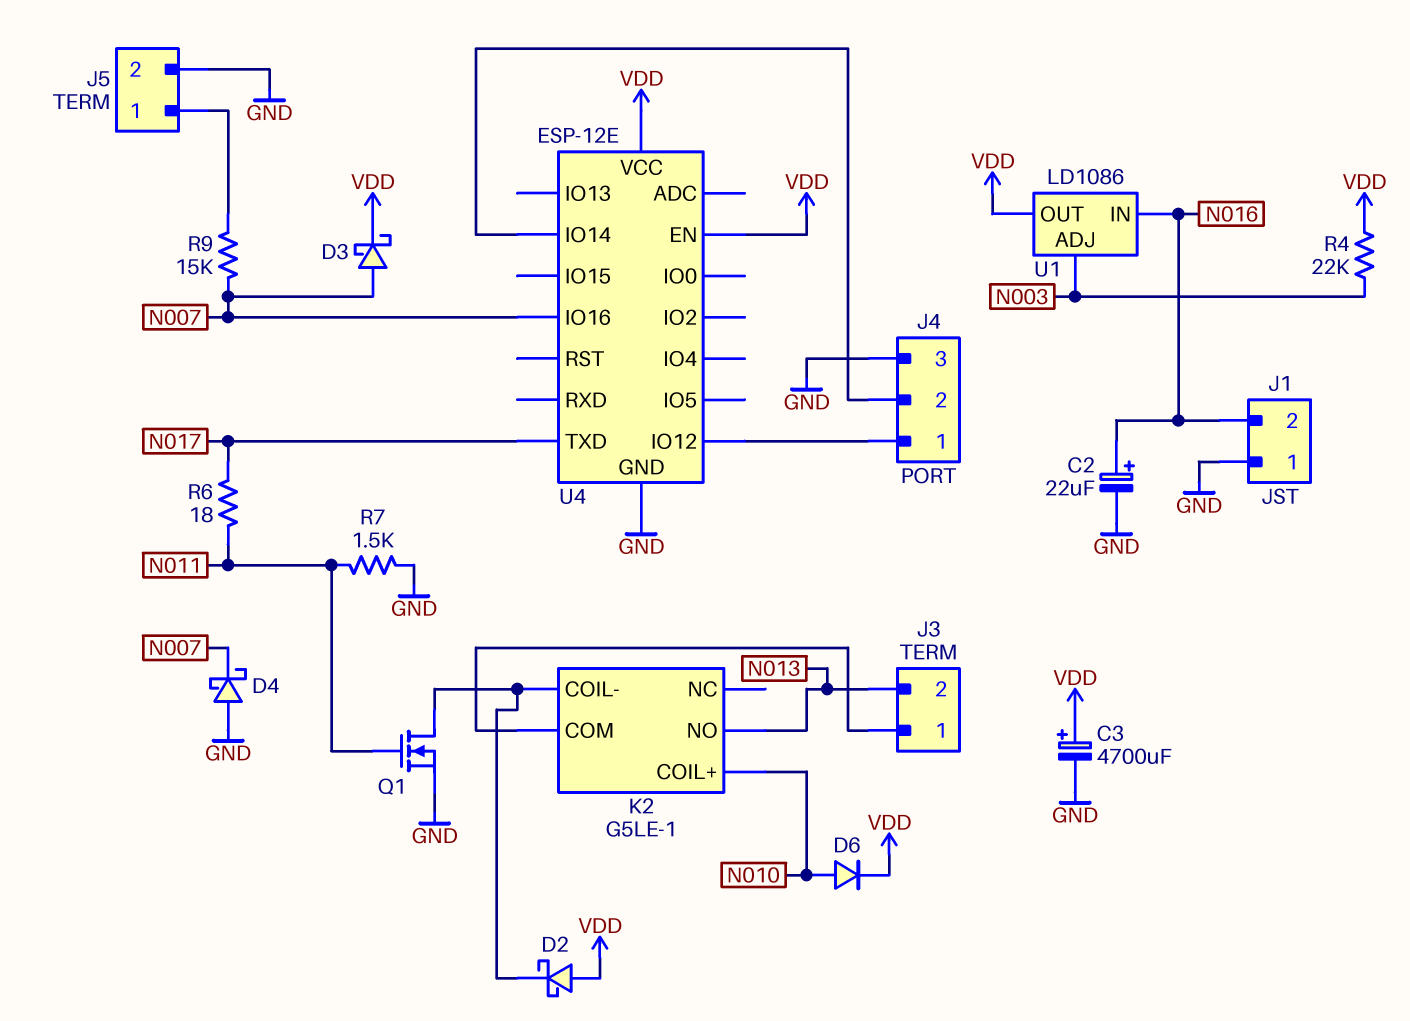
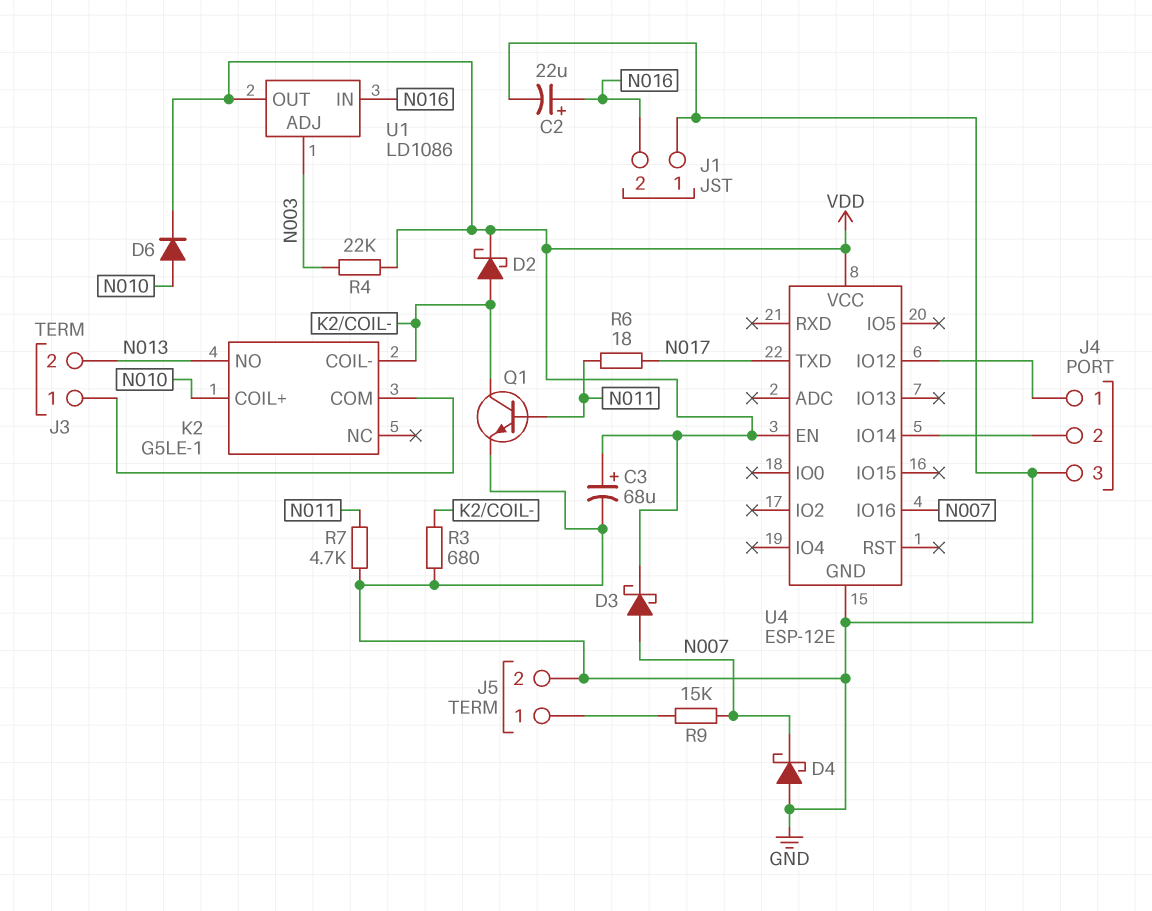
C3: 4700uF (plus VDD, minus GND) -> 68uF (plus VDD, minus GND)
D2: schottky (A VDD, K K2/COIL-) -> schottky (A K2/COIL-, K VDD)
Q1: NMOS (G N011, D K2/COIL-, S GND) -> NPN (B N011, C K2/COIL-, E GND)
R3: none -> 680 (GND, K2/COIL-)
R7: 1.5k (GND, N011) -> 4.7k (GND, N011)

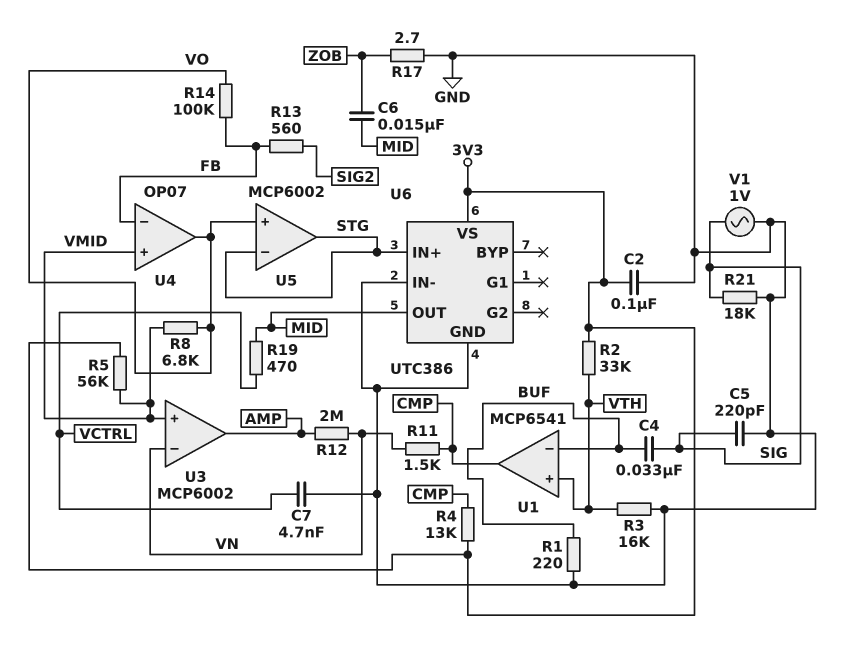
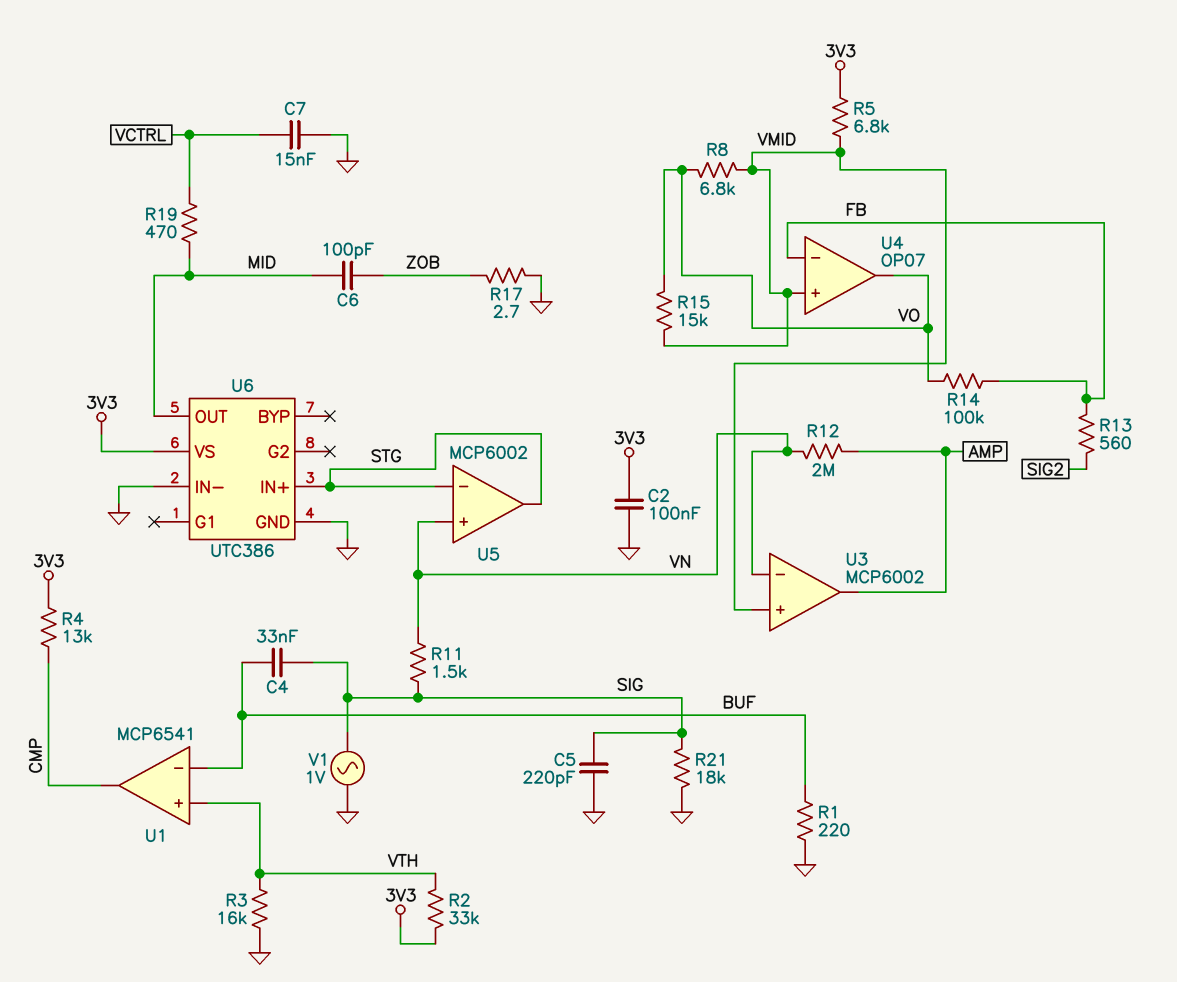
C6: 15nF (MID, ZOB) -> 100pF (MID, ZOB)
C7: 4.7nF (GND, VCTRL) -> 15nF (GND, VCTRL)
R5: 56k (3V3, VMID) -> 6.8k (3V3, VMID)
R11: 1.5k (CMP, VN) -> 1.5k (SIG, VN)
R15: none -> 15k (VMID, VO)
U5 pin in+: VO -> VN

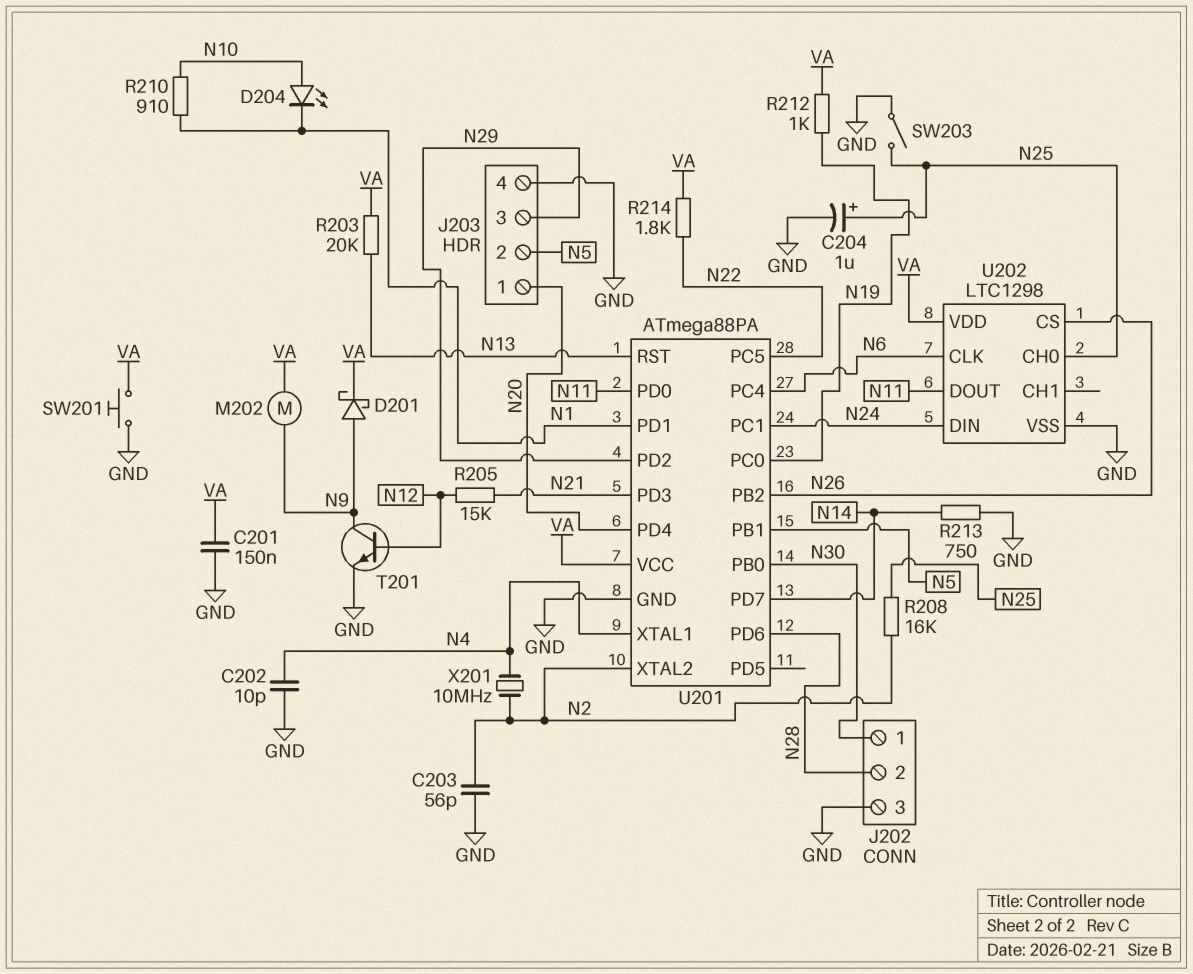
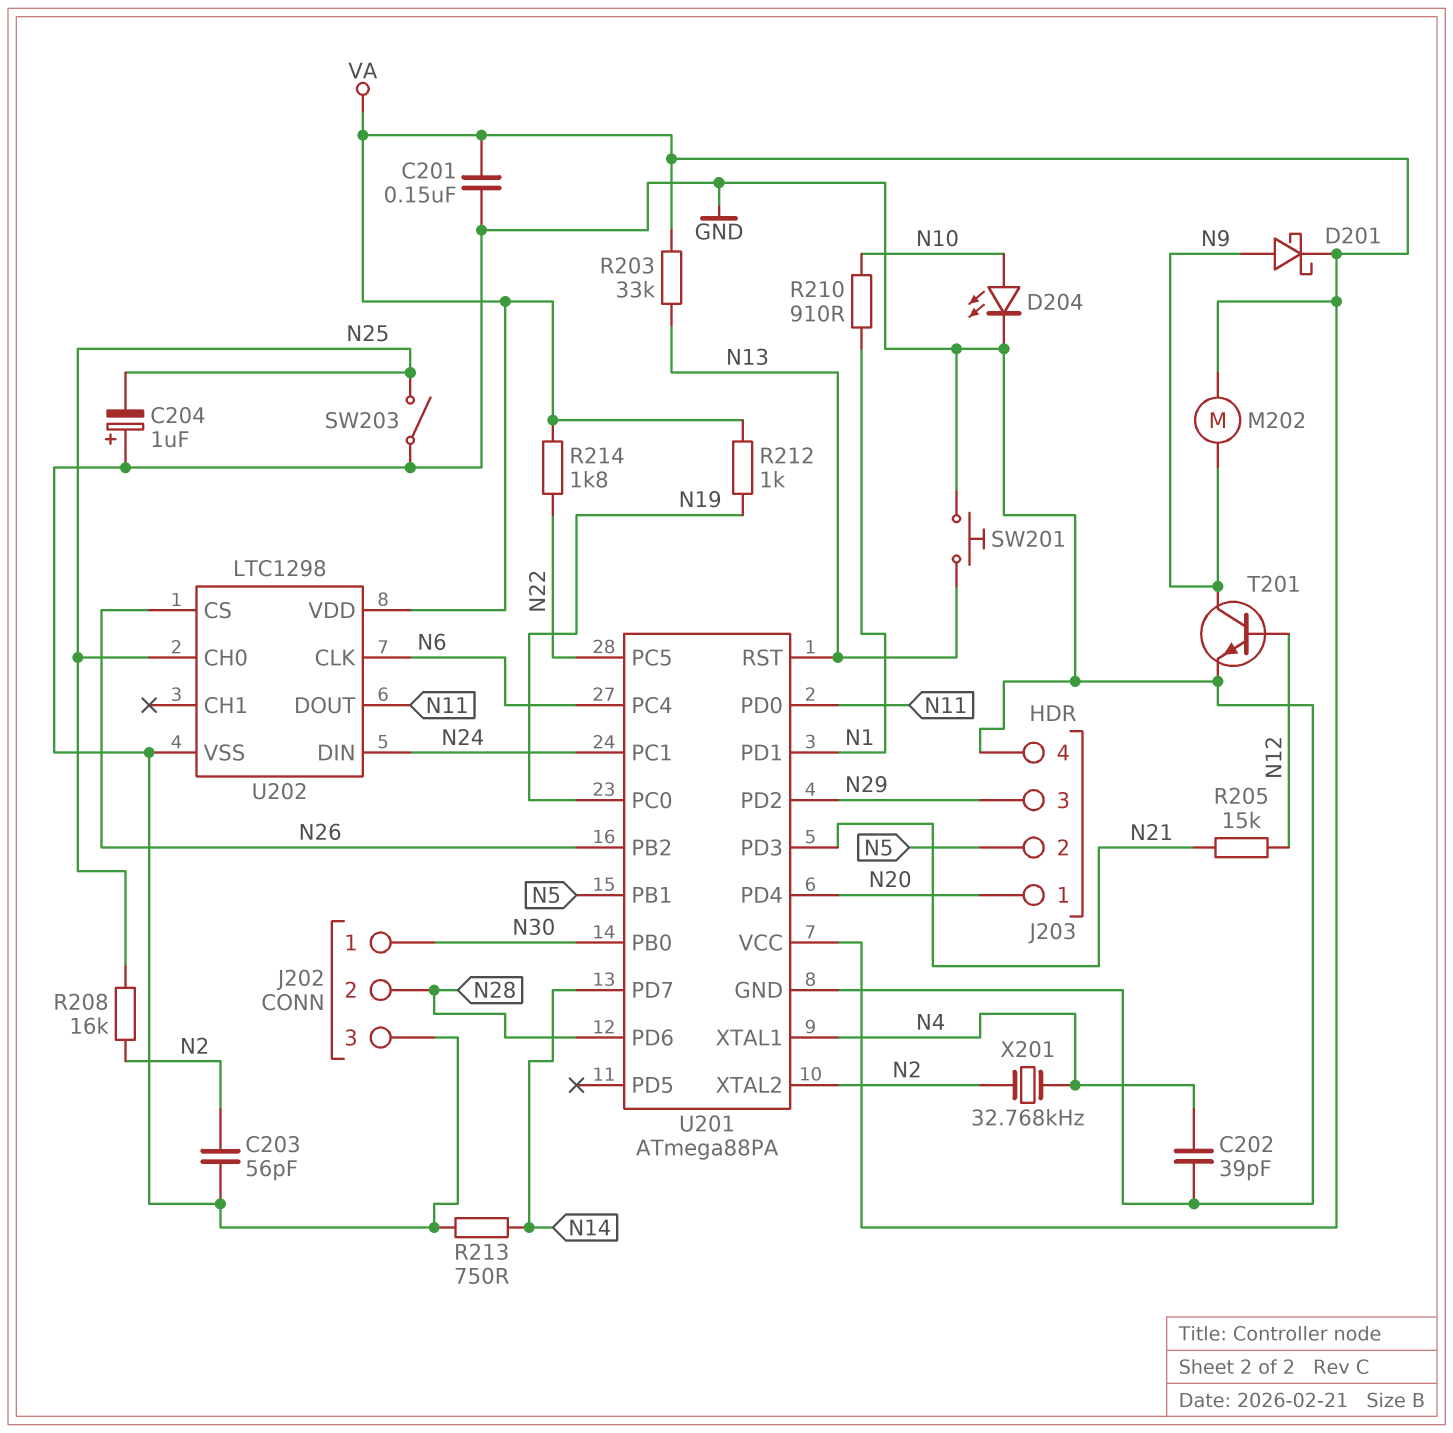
C202: 10pF (GND, N4) -> 39pF (GND, N4)
C204: 1uF (plus N25, minus GND) -> 1uF (plus GND, minus N25)
D204: LED (A N10, K N1) -> LED (A N10, K GND)
R203: 20k (N13, VA) -> 33k (N13, VA)
SW201: button (GND, VA) -> button (GND, N13)
X201: 10MHz (N2, N4) -> 32.768kHz (N2, N4)

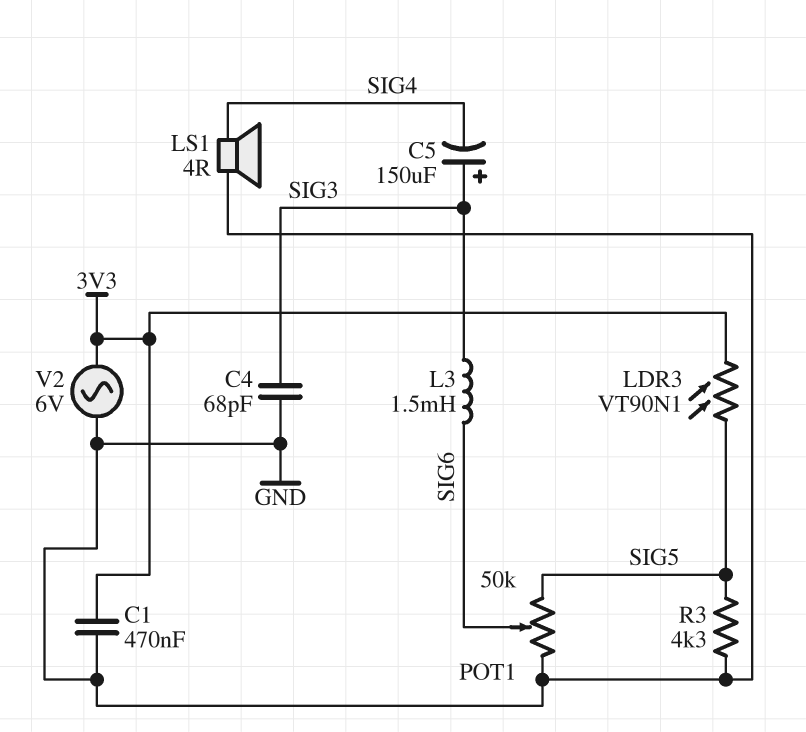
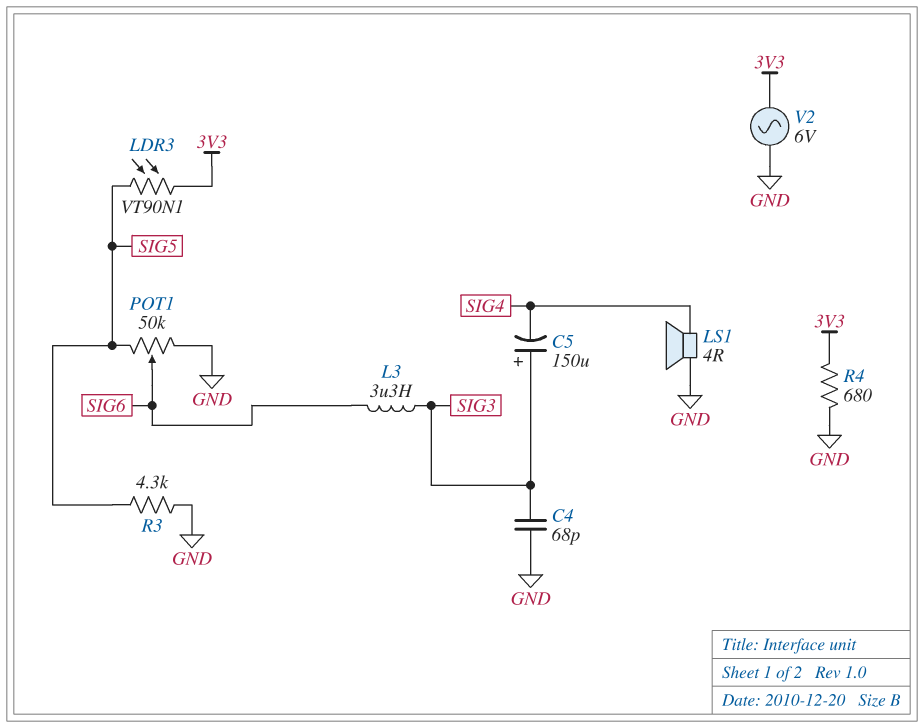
C1: 470nF (3V3, GND) -> none
L3: 1.5mH (SIG3, SIG6) -> 3.3uH (SIG3, SIG6)
R4: none -> 680 (3V3, GND)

──────────────────────────────

§ **ASSIGNMENT**
Please return exactly the lines above, from where the listing starts to the line holding "R7: 1.5k (GND, N011) -> 4.7k (GND, N011)", inclusive, with the pictures omitted.

§ **WORKED SOLUTION**
C3: 4700uF (plus VDD, minus GND) -> 68uF (plus VDD, minus GND)
D2: schottky (A VDD, K K2/COIL-) -> schottky (A K2/COIL-, K VDD)
Q1: NMOS (G N011, D K2/COIL-, S GND) -> NPN (B N011, C K2/COIL-, E GND)
R3: none -> 680 (GND, K2/COIL-)
R7: 1.5k (GND, N011) -> 4.7k (GND, N011)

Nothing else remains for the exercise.